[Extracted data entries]
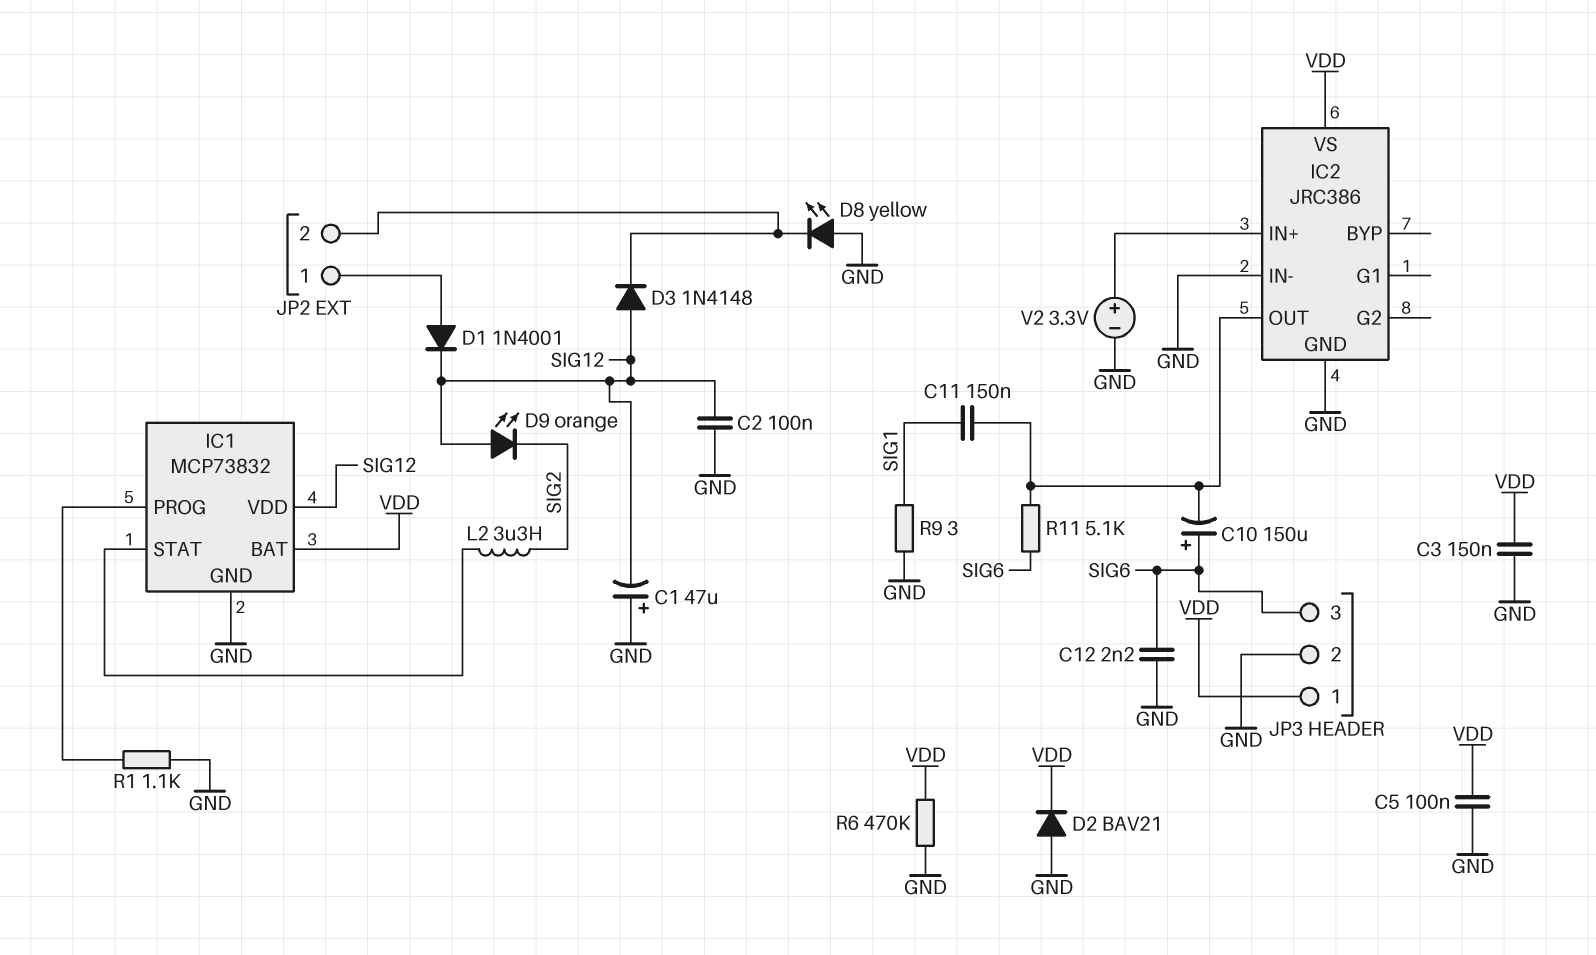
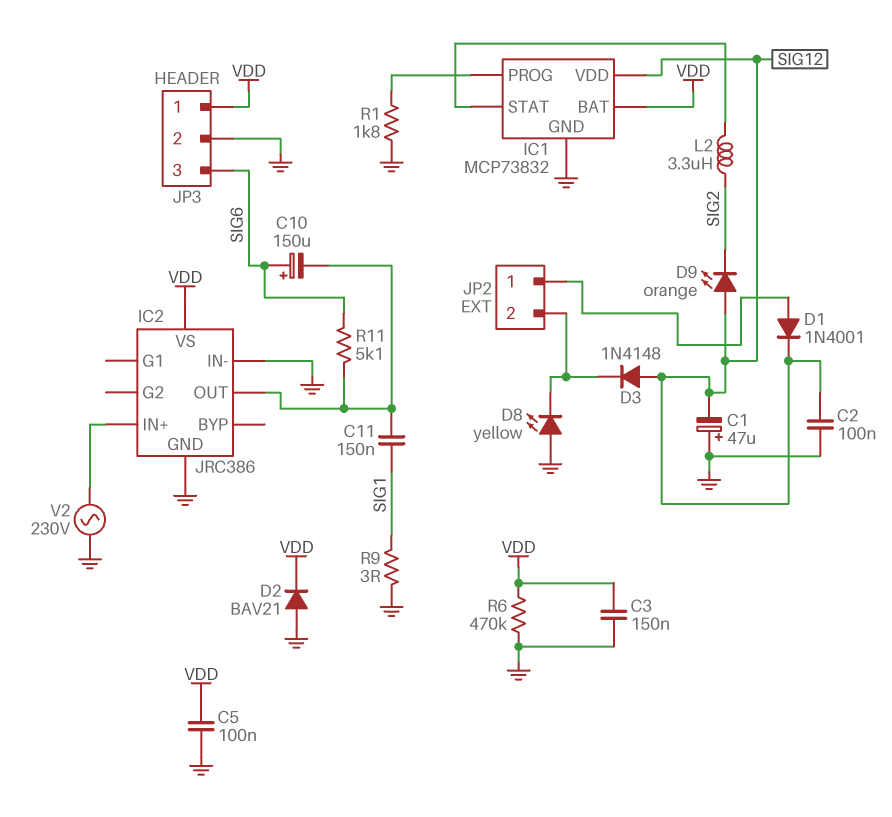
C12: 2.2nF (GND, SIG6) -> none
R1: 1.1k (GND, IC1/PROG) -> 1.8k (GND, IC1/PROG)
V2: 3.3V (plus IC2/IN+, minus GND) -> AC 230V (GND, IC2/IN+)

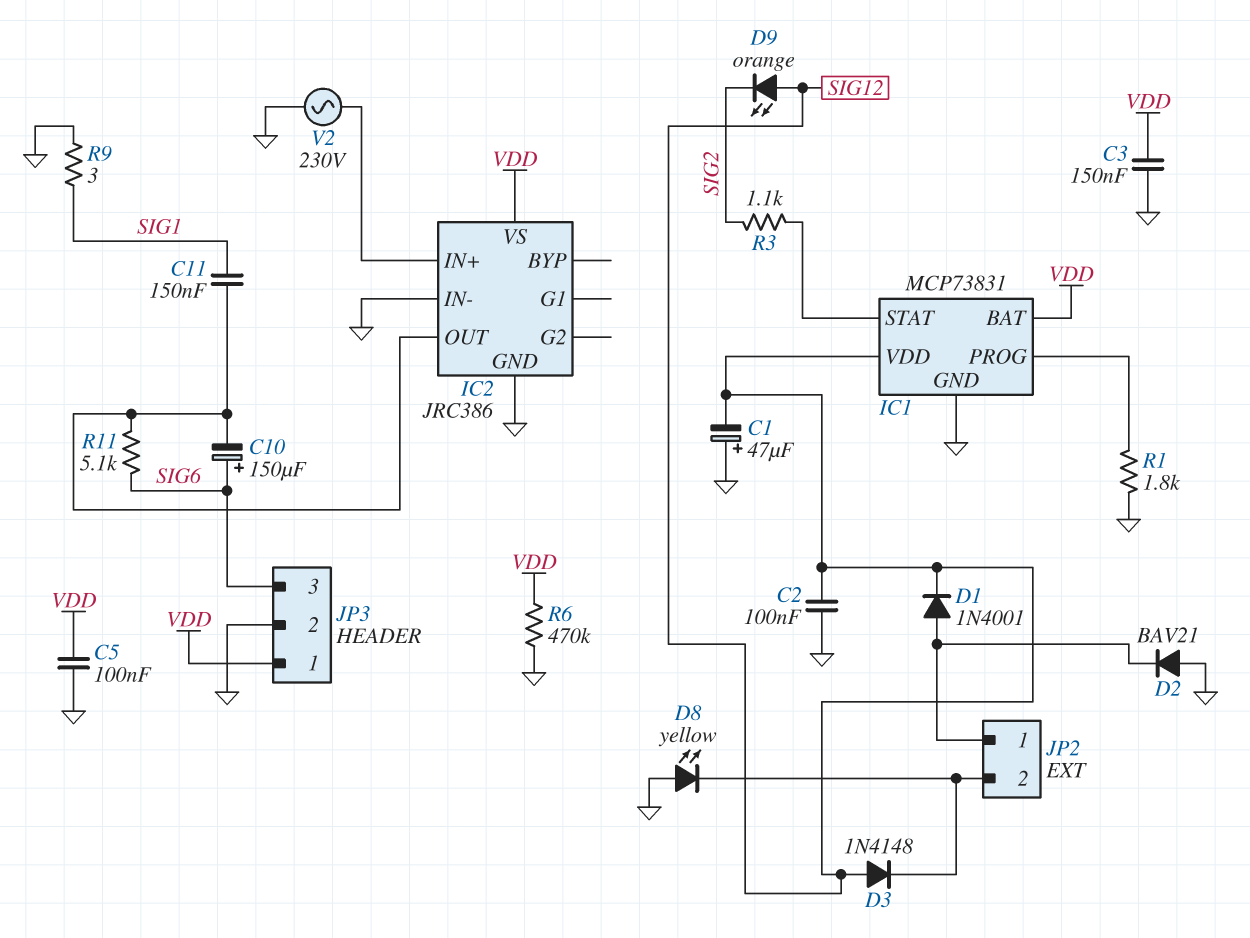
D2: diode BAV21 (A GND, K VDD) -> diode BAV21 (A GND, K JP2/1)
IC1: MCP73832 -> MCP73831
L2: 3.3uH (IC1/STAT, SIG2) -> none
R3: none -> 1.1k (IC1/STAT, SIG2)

## What to produce
Wherever a line above contains the string "none", count it; then give the total alone.

## Task result
3